━━ DATA FOR THE TASK ━━

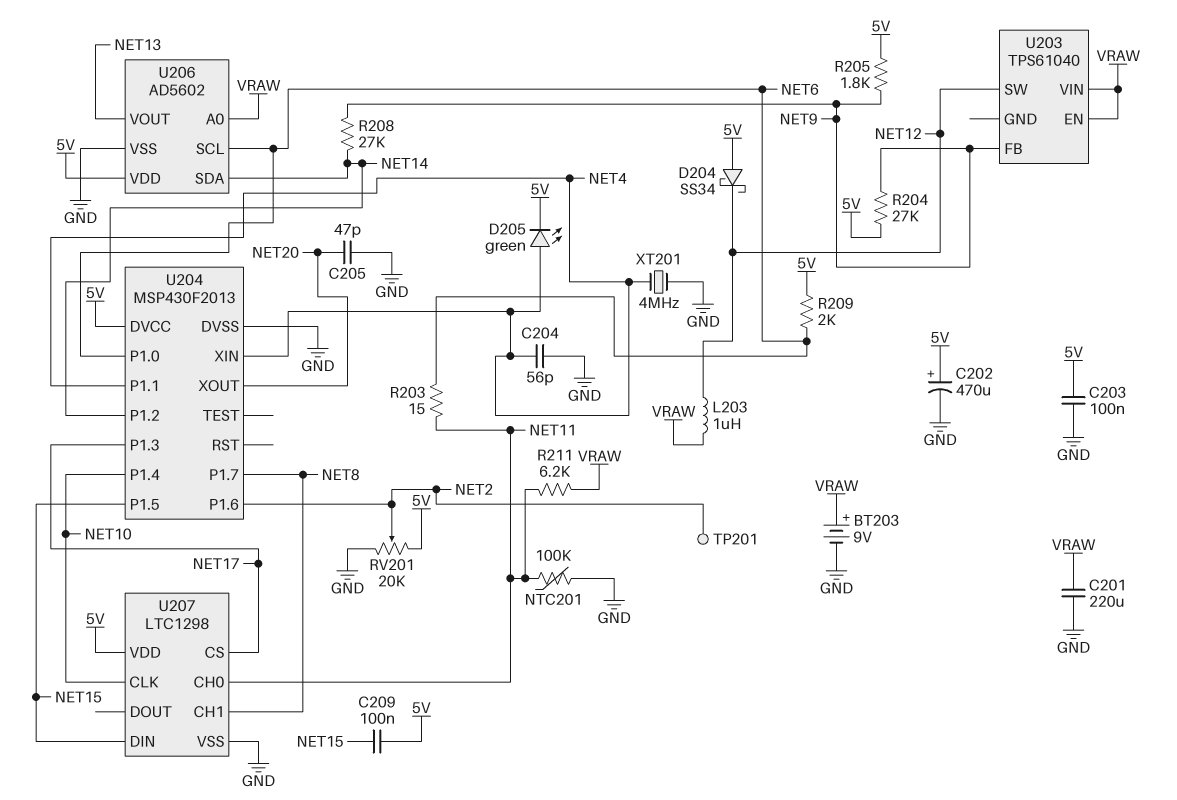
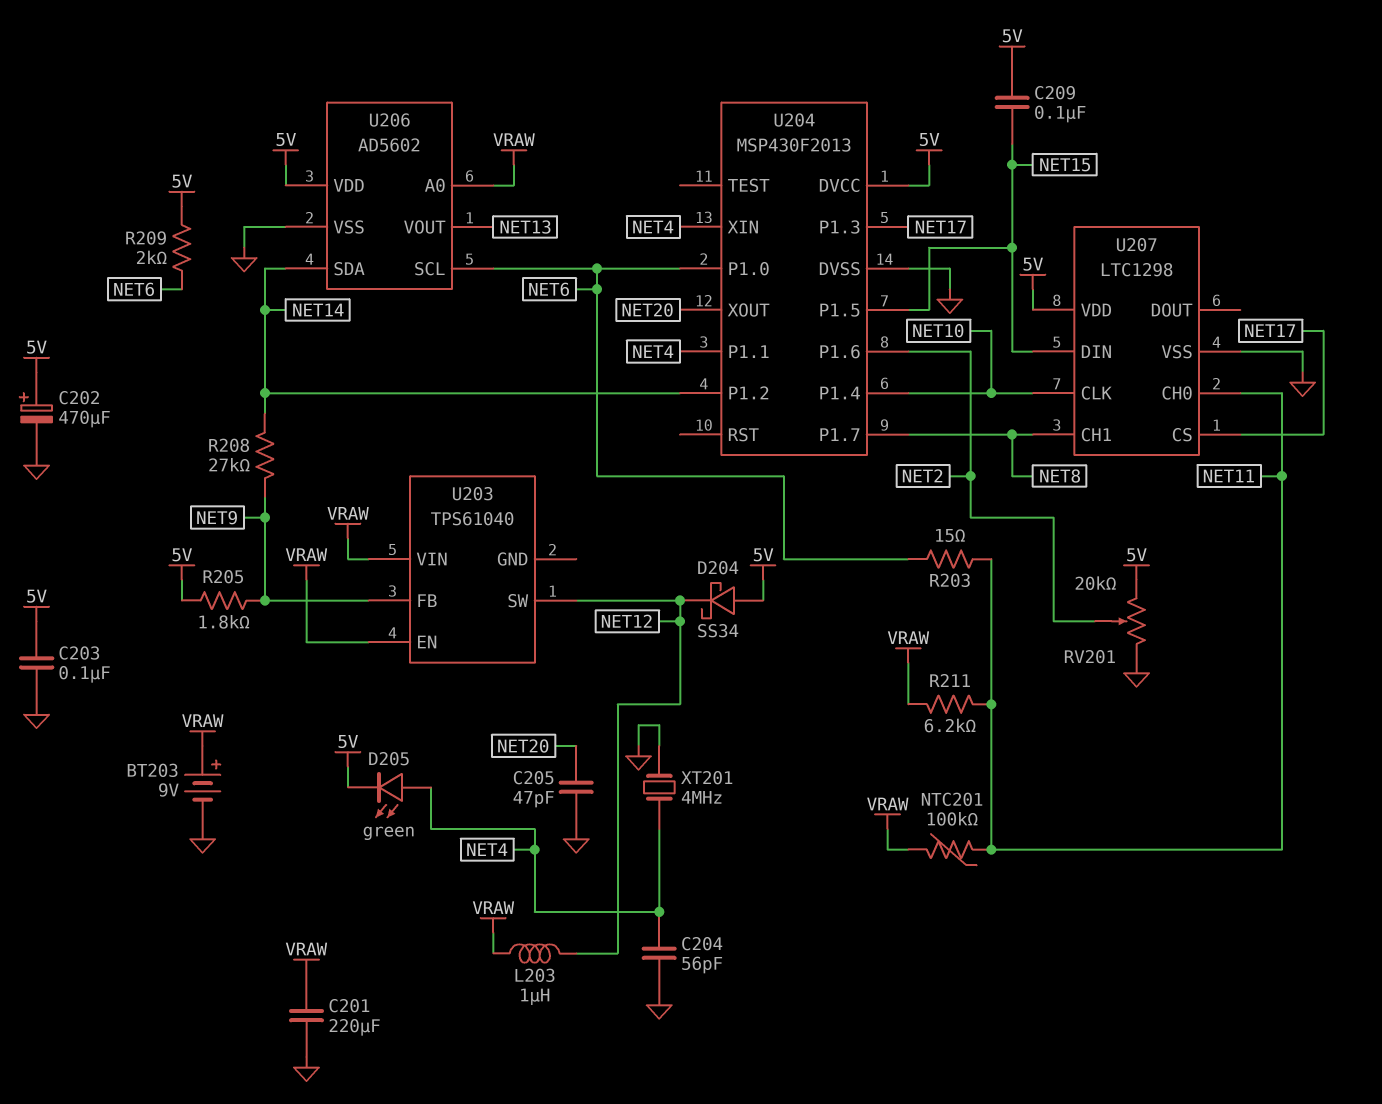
NTC201: 100k (GND, NET11) -> 100k (NET11, VRAW)
R204: 27k (5V, NET9) -> none
TP201: test point (NET2) -> none

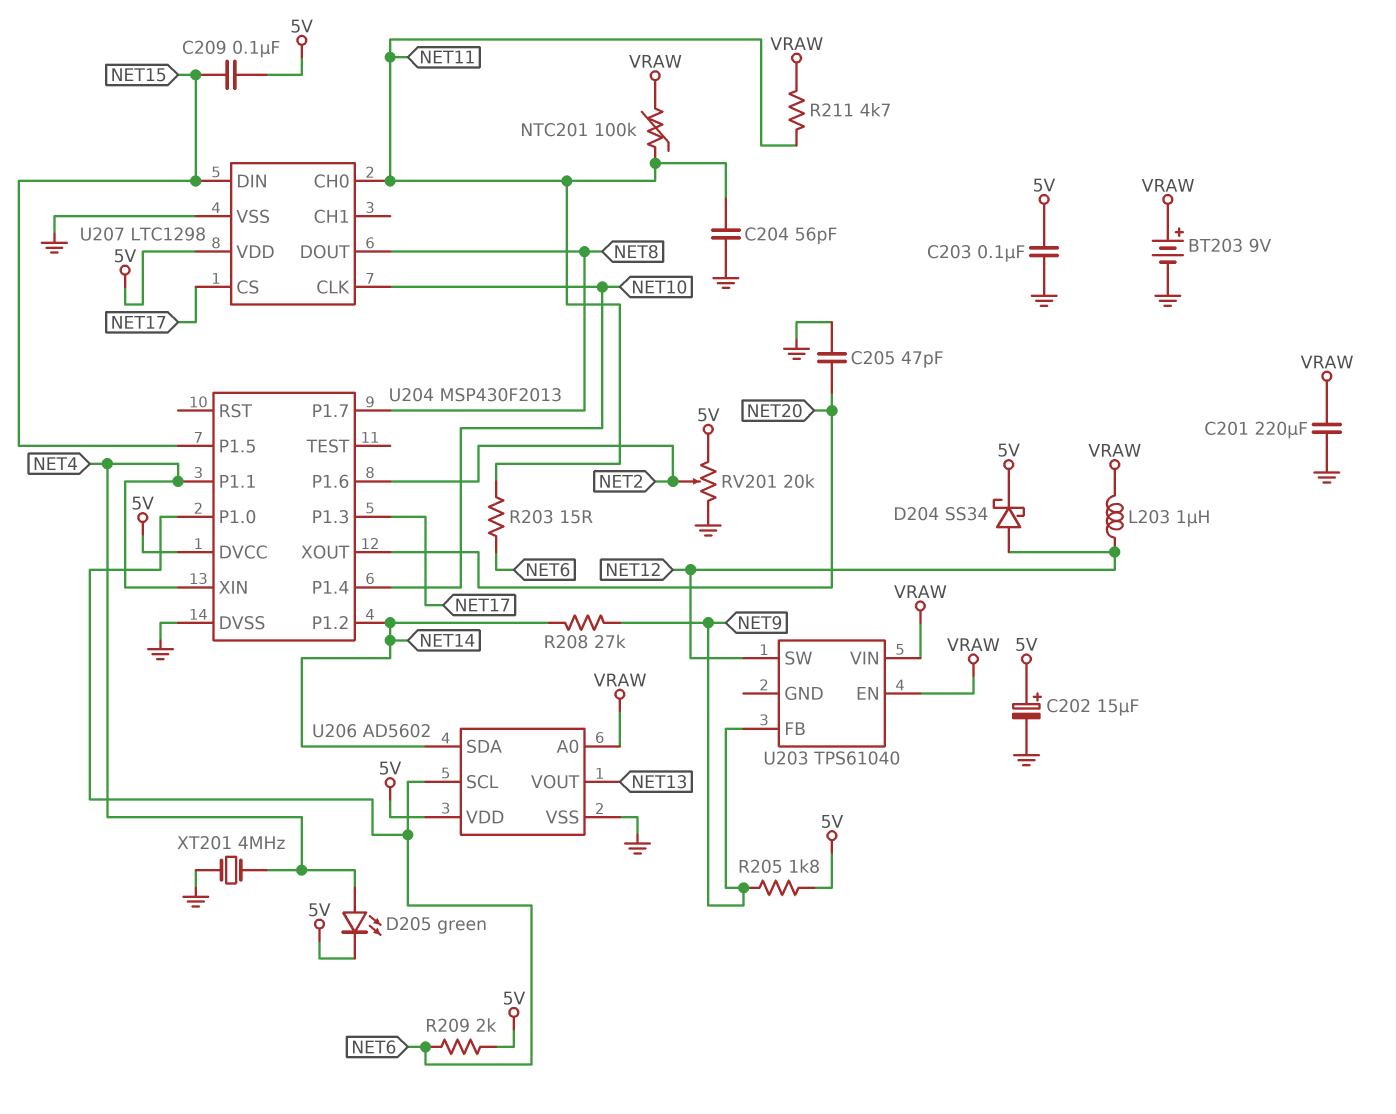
C202: 470uF (plus 5V, minus GND) -> 15uF (plus 5V, minus GND)
C204: 56pF (GND, NET4) -> 56pF (GND, NET11)
D204: schottky SS34 (A 5V, K NET12) -> schottky SS34 (A NET12, K 5V)
R211: 6.2k (NET11, VRAW) -> 4.7k (NET11, VRAW)
U207 pin CH1: NET8 -> none
U207 pin DOUT: none -> NET8

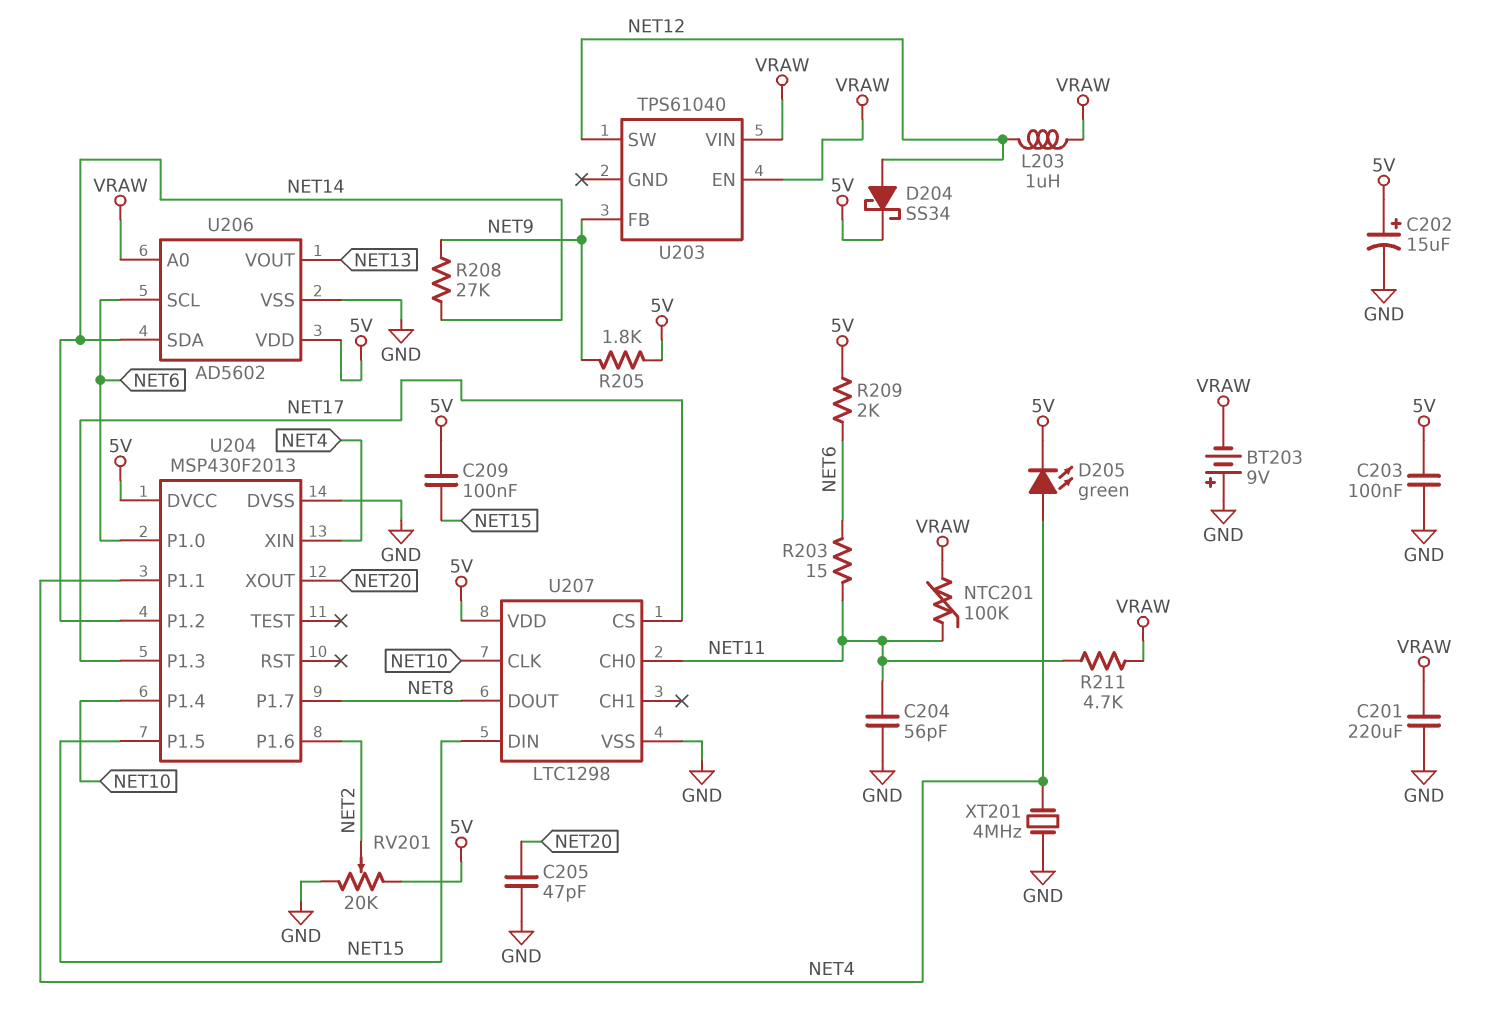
BT203: 9V (plus VRAW, minus GND) -> 9V (plus GND, minus VRAW)

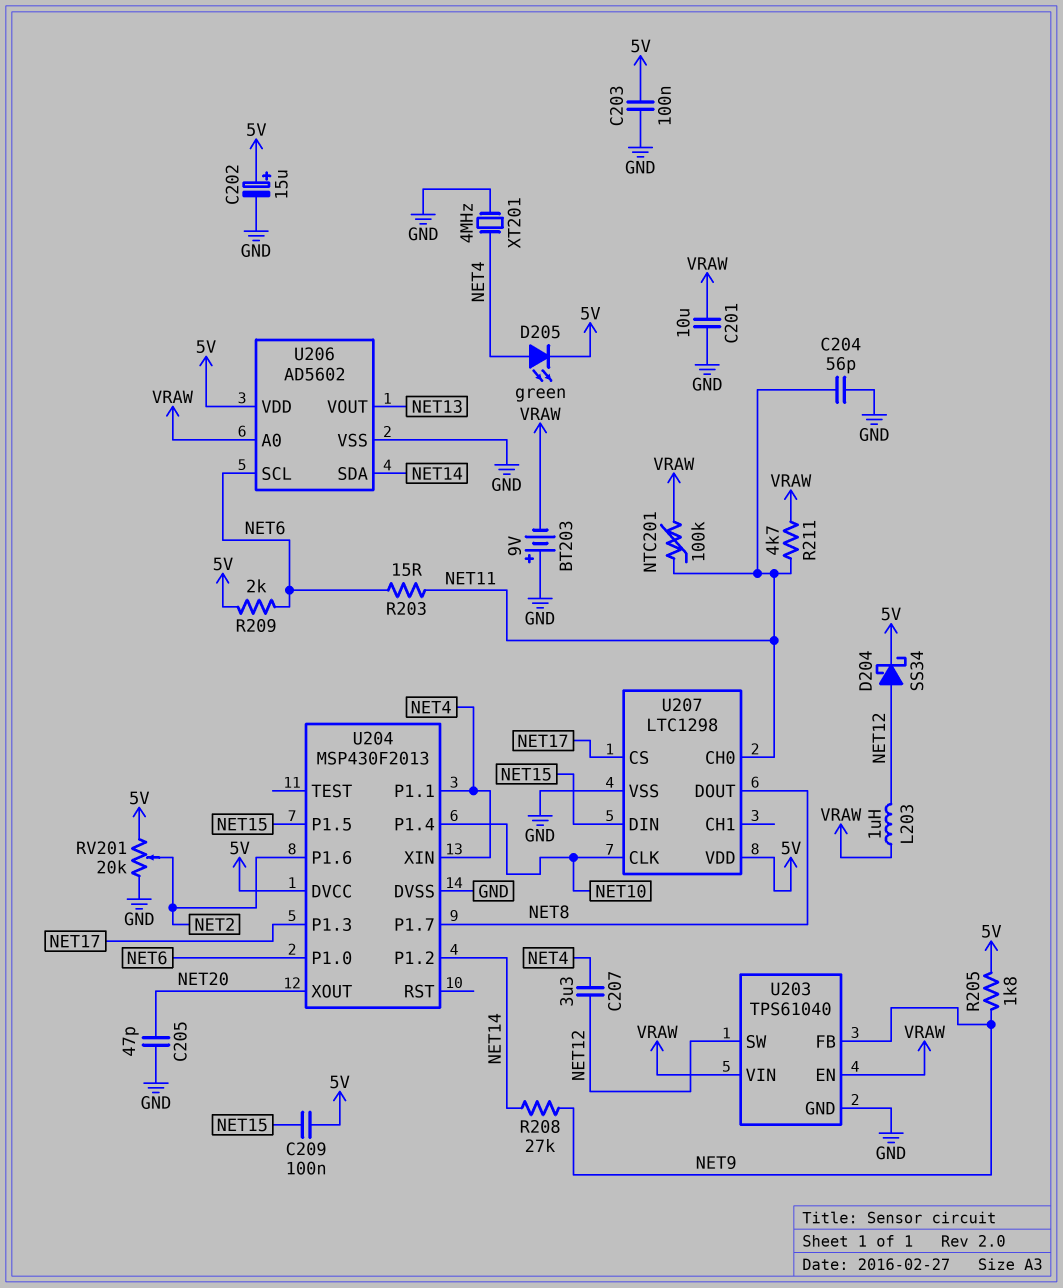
C201: 220uF (GND, VRAW) -> 10uF (GND, VRAW)
C207: none -> 3.3uF (NET4, NET12)
U203 pin GND: none -> GND

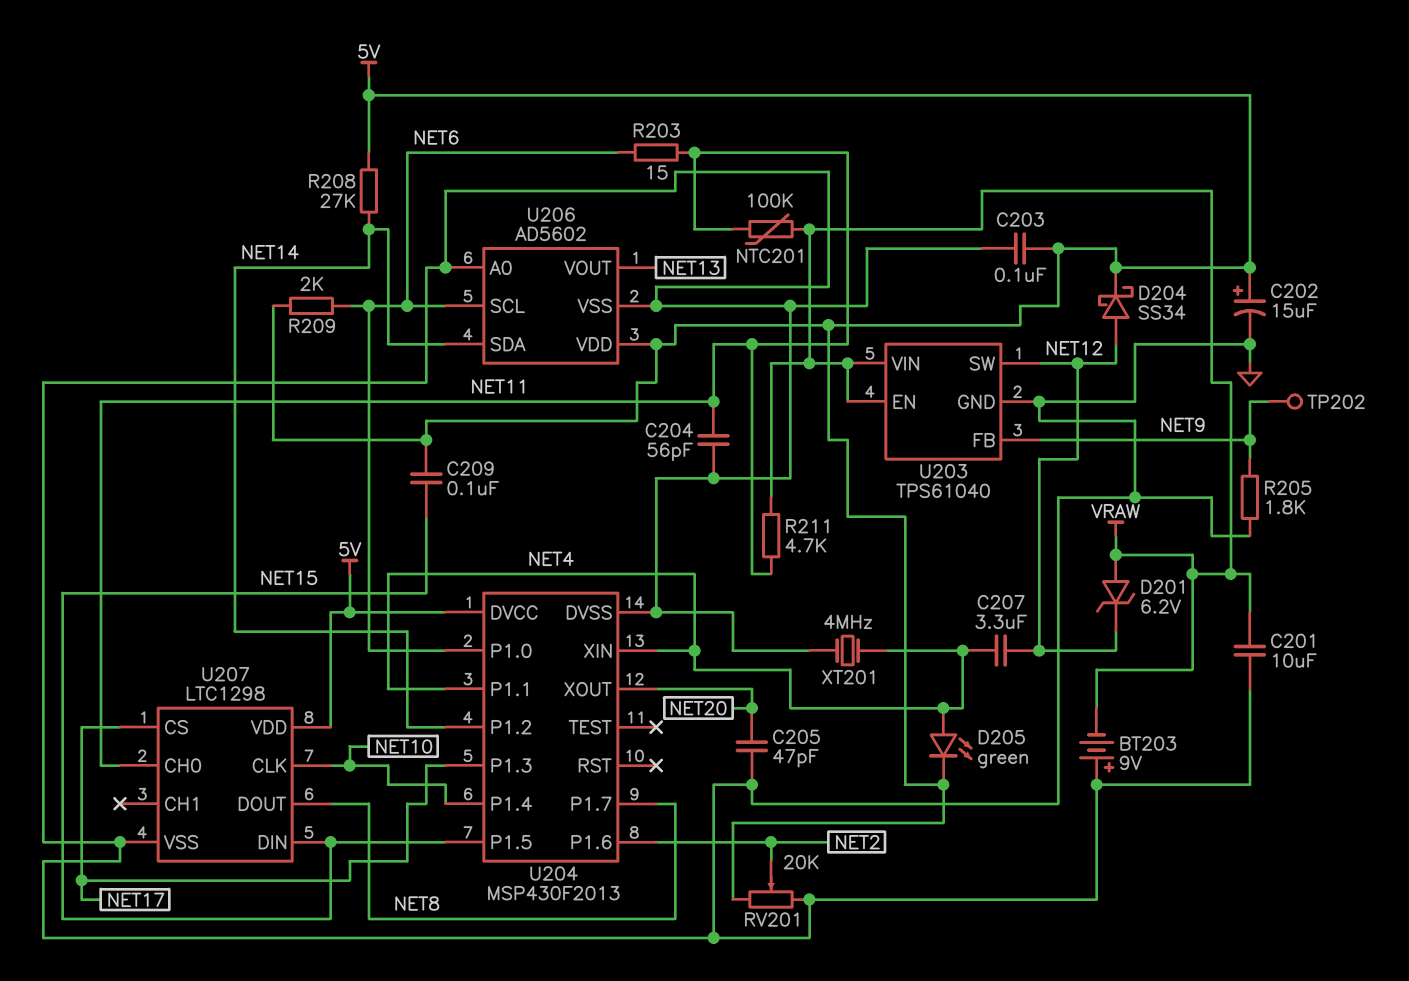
D201: none -> zener 6.2V (A VRAW, K NET12)
L203: 1uH (NET12, VRAW) -> none
R205: 1.8k (5V, NET9) -> 1.8k (GND, NET9)
R208: 27k (NET9, NET14) -> 27k (5V, NET14)
TP202: none -> test point (NET9)
U206 pin A0: VRAW -> GND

━━━

**WHAT THE TASK REQUIRES**
Your answer must be the lines from the opening line of the entries through the line holding "U203 pin GND: none -> GND", written out exactly and without any picture.

**RESULT OF THE TASK**
NTC201: 100k (GND, NET11) -> 100k (NET11, VRAW)
R204: 27k (5V, NET9) -> none
TP201: test point (NET2) -> none

C202: 470uF (plus 5V, minus GND) -> 15uF (plus 5V, minus GND)
C204: 56pF (GND, NET4) -> 56pF (GND, NET11)
D204: schottky SS34 (A 5V, K NET12) -> schottky SS34 (A NET12, K 5V)
R211: 6.2k (NET11, VRAW) -> 4.7k (NET11, VRAW)
U207 pin CH1: NET8 -> none
U207 pin DOUT: none -> NET8

BT203: 9V (plus VRAW, minus GND) -> 9V (plus GND, minus VRAW)

C201: 220uF (GND, VRAW) -> 10uF (GND, VRAW)
C207: none -> 3.3uF (NET4, NET12)
U203 pin GND: none -> GND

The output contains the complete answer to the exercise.